§ **DATASET EXCERPTS**:
• • •

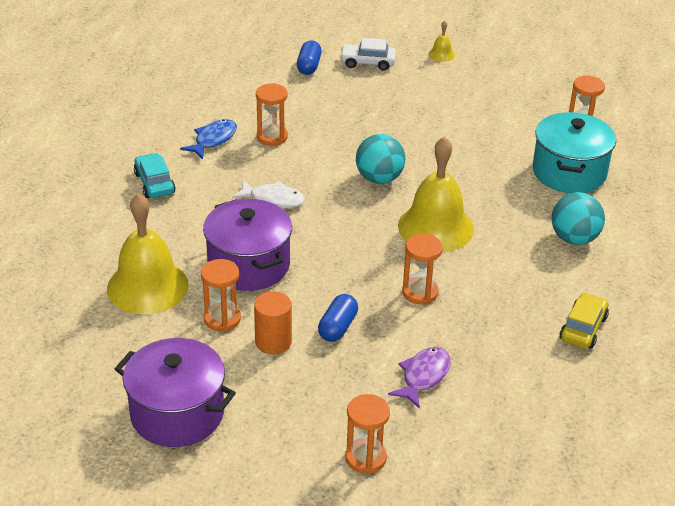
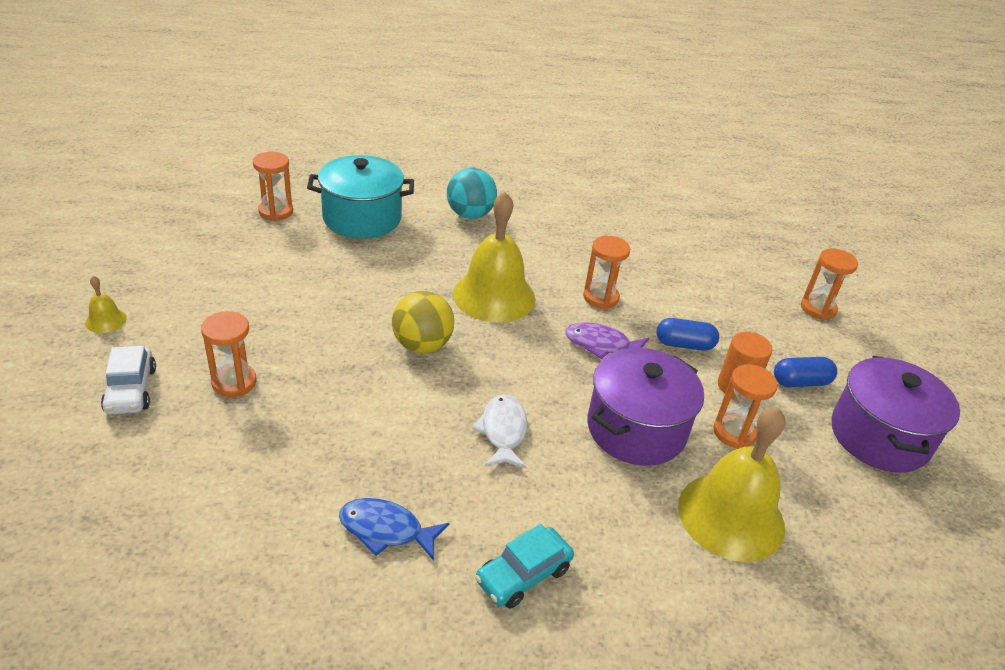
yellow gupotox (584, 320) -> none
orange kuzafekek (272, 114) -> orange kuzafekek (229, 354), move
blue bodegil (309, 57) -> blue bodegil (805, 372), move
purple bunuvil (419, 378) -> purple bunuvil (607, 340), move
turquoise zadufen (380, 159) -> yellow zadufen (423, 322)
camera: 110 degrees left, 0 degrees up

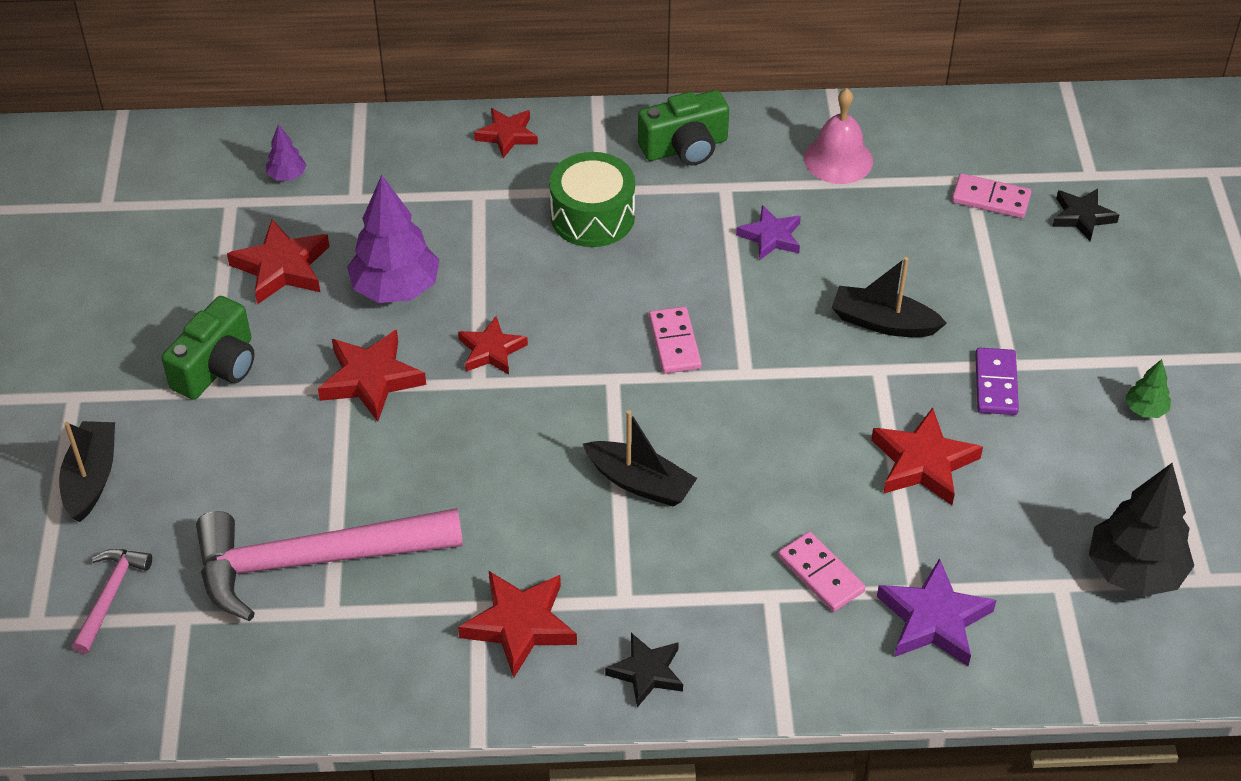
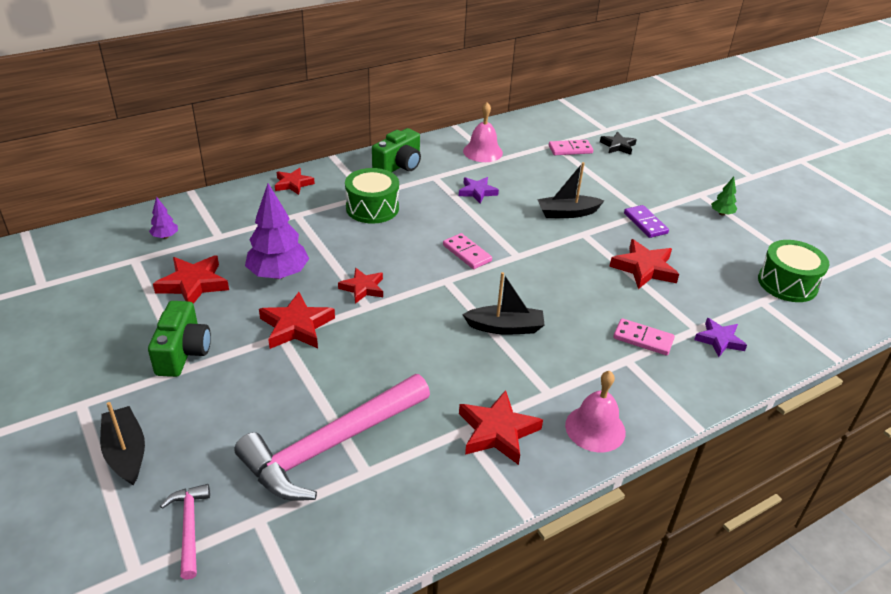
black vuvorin (644, 670) -> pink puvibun (595, 411)
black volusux (1141, 529) -> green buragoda (793, 271)
purple vuvorin (936, 612) -> purple vuvorin (720, 337), x0.66
camera: 30 degrees left, 10 degrees down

• • •

What is needed here is an exact transcript of the data above, pictures excluded.

yellow gupotox (584, 320) -> none
orange kuzafekek (272, 114) -> orange kuzafekek (229, 354), move
blue bodegil (309, 57) -> blue bodegil (805, 372), move
purple bunuvil (419, 378) -> purple bunuvil (607, 340), move
turquoise zadufen (380, 159) -> yellow zadufen (423, 322)
camera: 110 degrees left, 0 degrees up

black vuvorin (644, 670) -> pink puvibun (595, 411)
black volusux (1141, 529) -> green buragoda (793, 271)
purple vuvorin (936, 612) -> purple vuvorin (720, 337), x0.66
camera: 30 degrees left, 10 degrees down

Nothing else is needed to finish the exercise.